- _Required action_:
Would you transcribe exactly the lines from the one containing "yellow banana: 3 -> 1" to the last line of the data below, both ends included, but none of the pictures?

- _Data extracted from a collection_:
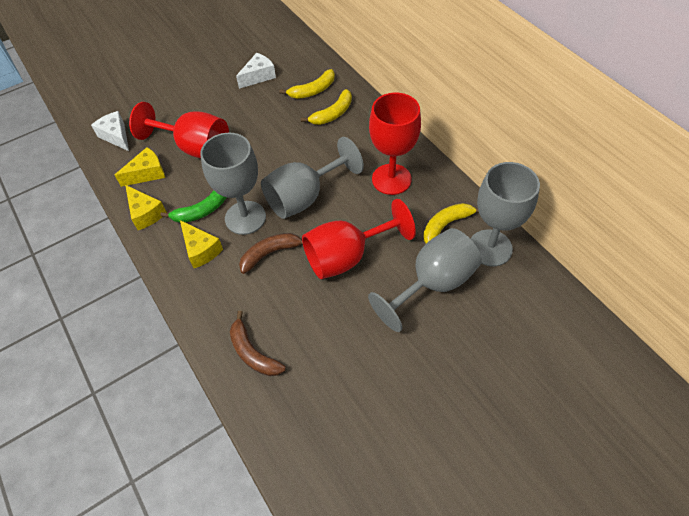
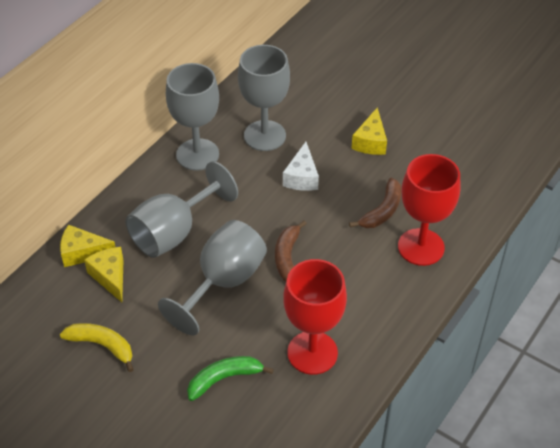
red goblet: 3 -> 2
white cheese: 2 -> 1
yellow banana: 3 -> 1

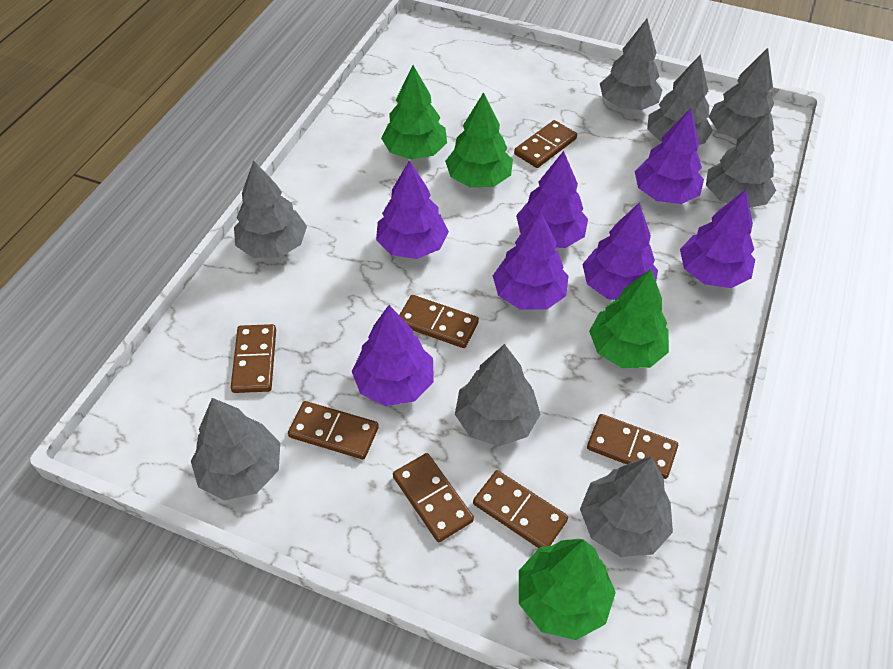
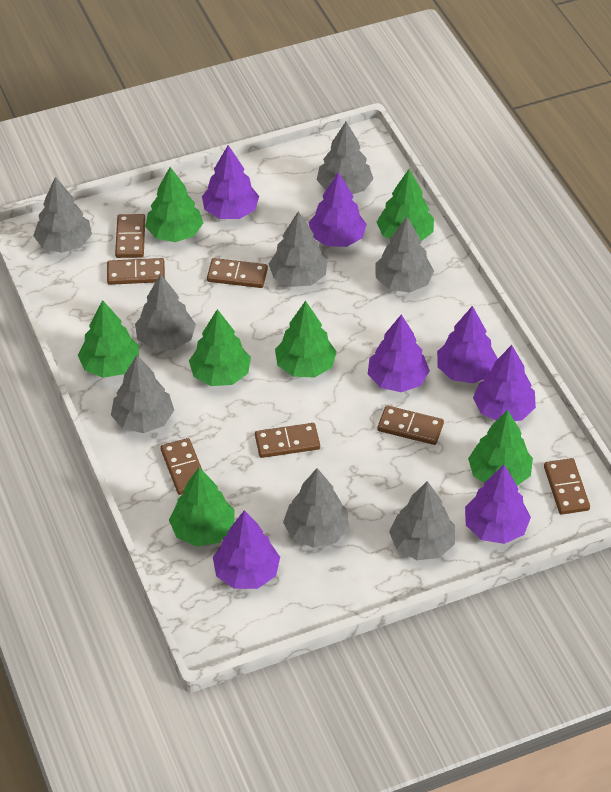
green tree: 4 -> 7

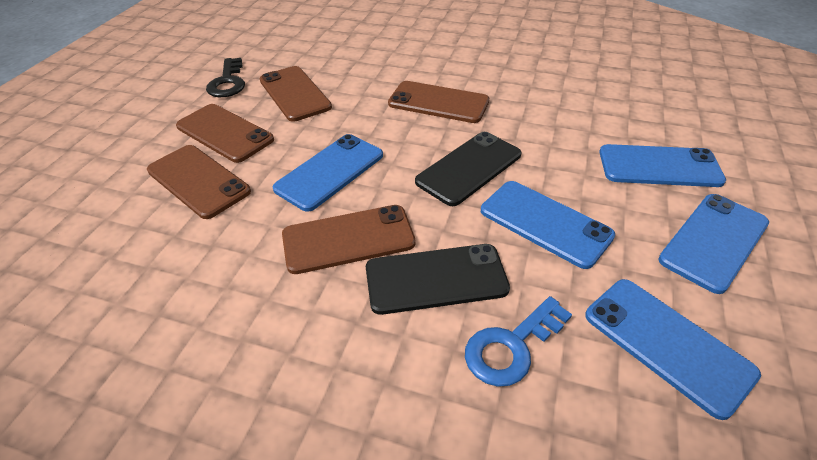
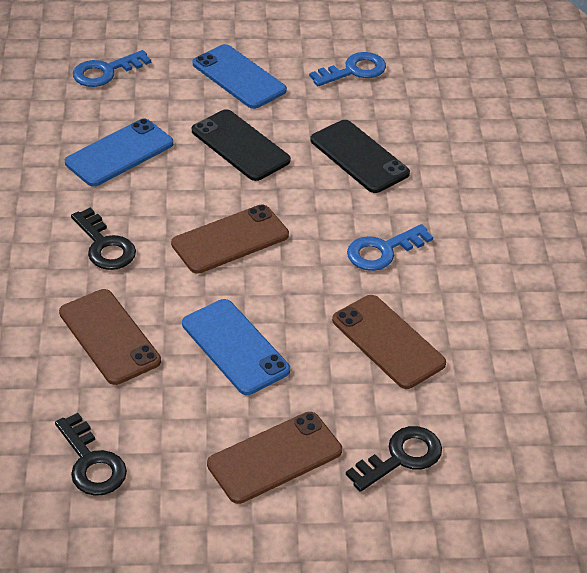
black key: 1 -> 3
blue key: 1 -> 3
blue phone: 5 -> 3
brown phone: 5 -> 4

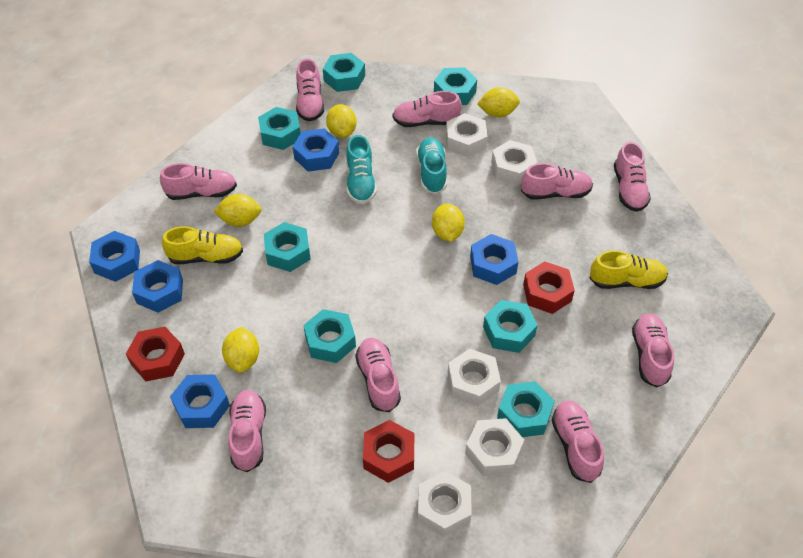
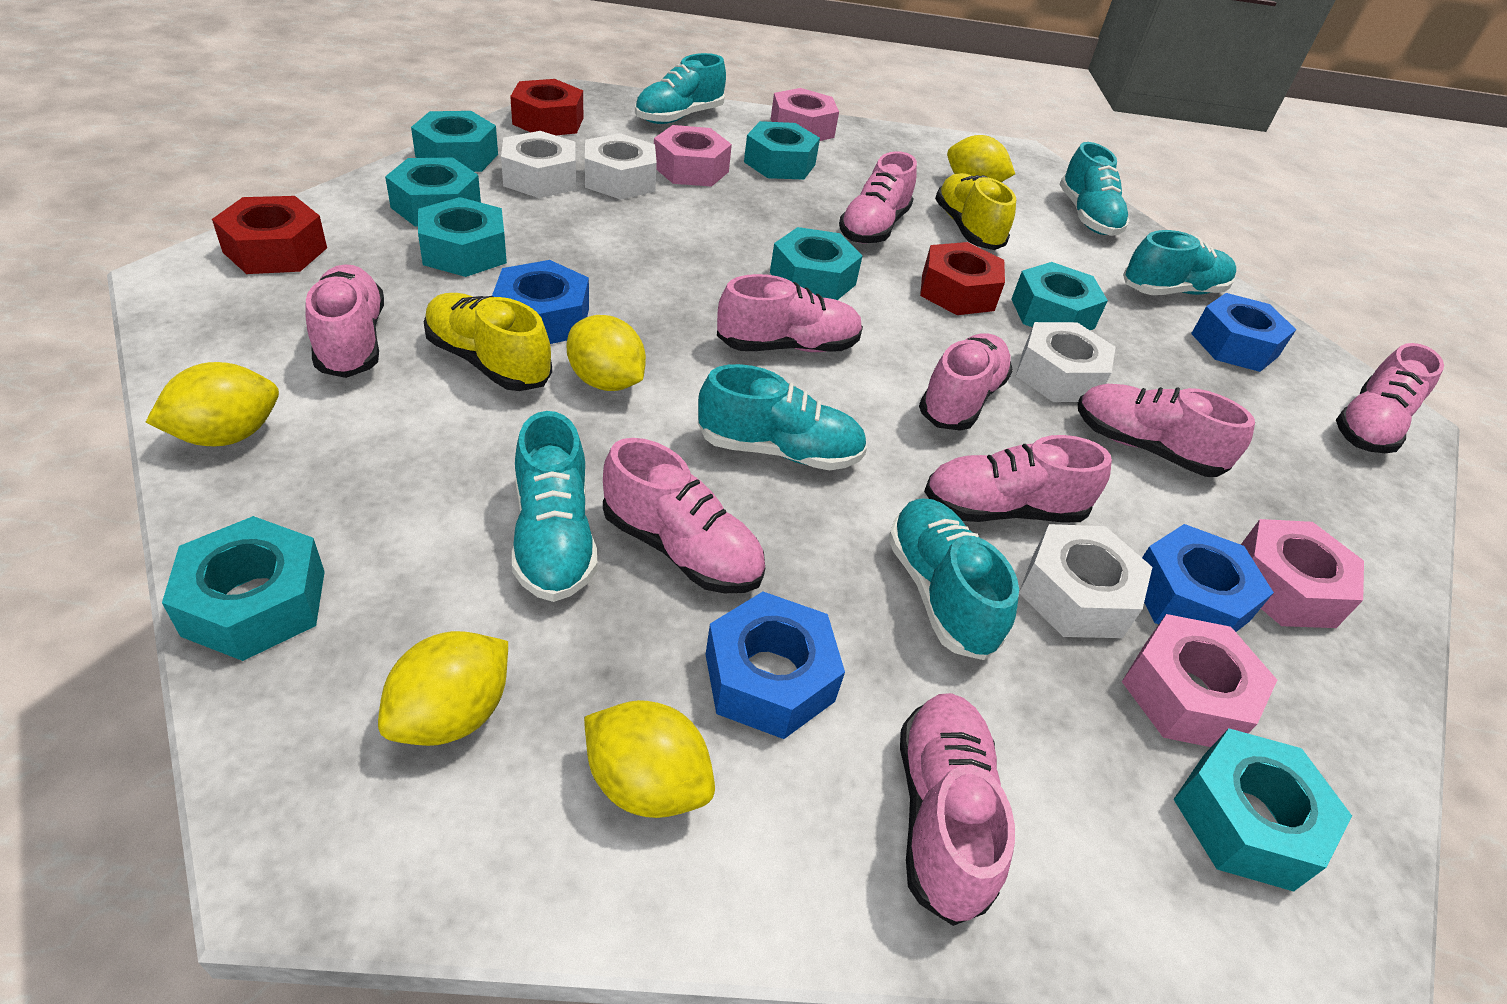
blue nut: 5 -> 4
pink nut: 0 -> 4
turquoise nut: 7 -> 8
turquoise shoe: 2 -> 6
white nut: 5 -> 4

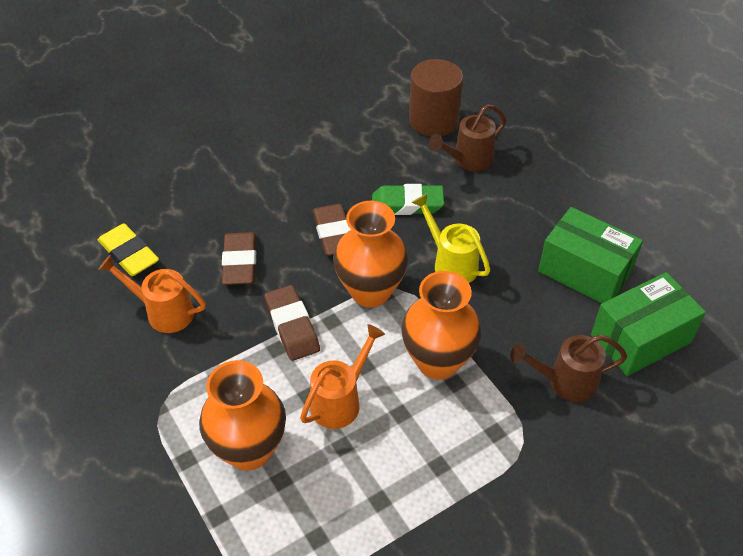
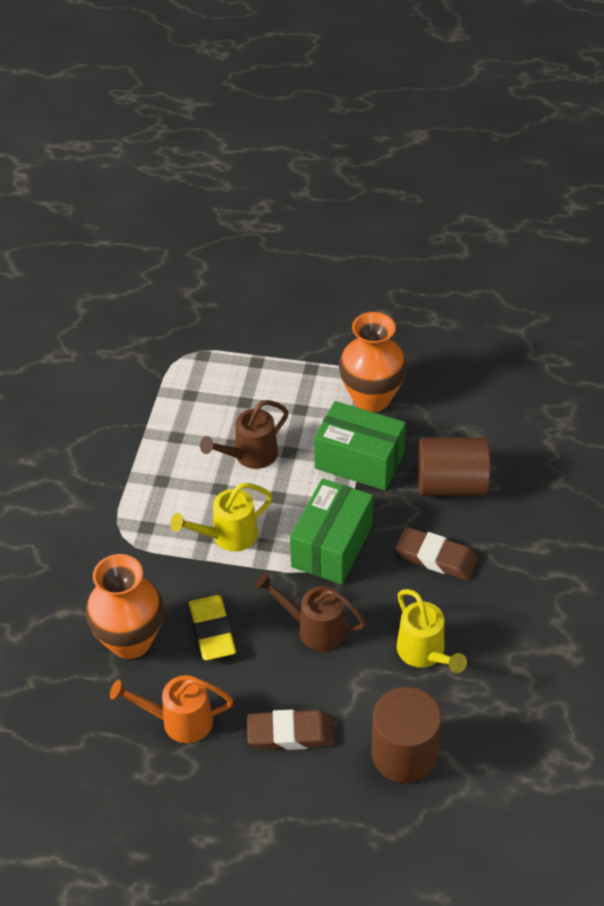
brown cylinder: 1 -> 2
brown eraser: 3 -> 2
green eraser: 1 -> 0
orange vase: 3 -> 2
orange watering can: 2 -> 1
yellow watering can: 1 -> 2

- _Solved exercise_:
yellow banana: 3 -> 1

green tree: 4 -> 7

black key: 1 -> 3
blue key: 1 -> 3
blue phone: 5 -> 3
brown phone: 5 -> 4

blue nut: 5 -> 4
pink nut: 0 -> 4
turquoise nut: 7 -> 8
turquoise shoe: 2 -> 6
white nut: 5 -> 4

brown cylinder: 1 -> 2
brown eraser: 3 -> 2
green eraser: 1 -> 0
orange vase: 3 -> 2
orange watering can: 2 -> 1
yellow watering can: 1 -> 2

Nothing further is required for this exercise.